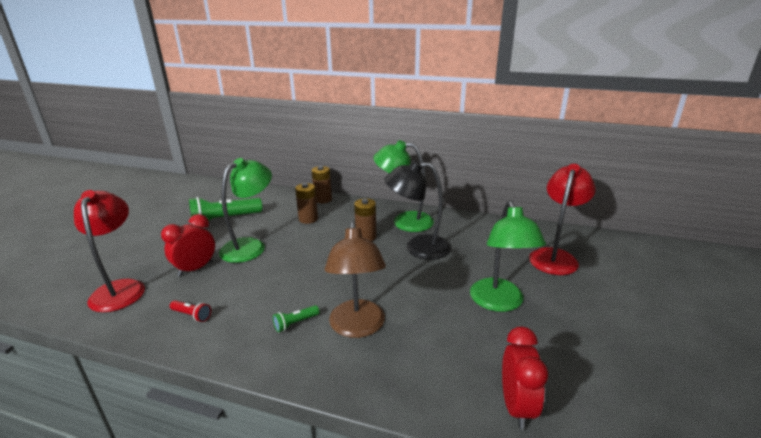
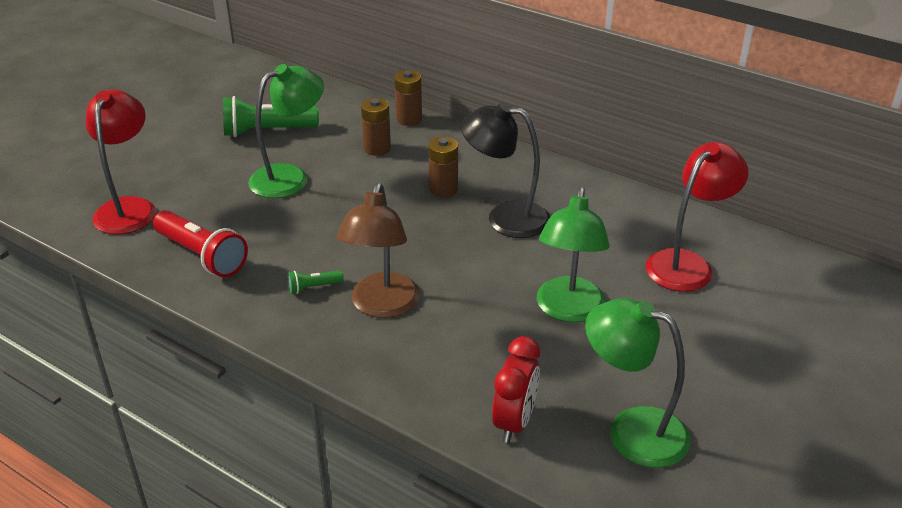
camera: 15 degrees right, 10 degrees up
(192, 315) = (202, 256): red flashlight -> red flashlight, size x2.14
(195, 269) = (217, 197): red clock -> none
(404, 221) = (507, 174): green lamp -> green lamp (632, 431)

■ TRY IT
Search the data for "(195, 269) = (217, 197): red clock -> none". Beginning with that line, set down every line through the last exactly.

■ FINISHED EXERCISE
(195, 269) = (217, 197): red clock -> none
(404, 221) = (507, 174): green lamp -> green lamp (632, 431)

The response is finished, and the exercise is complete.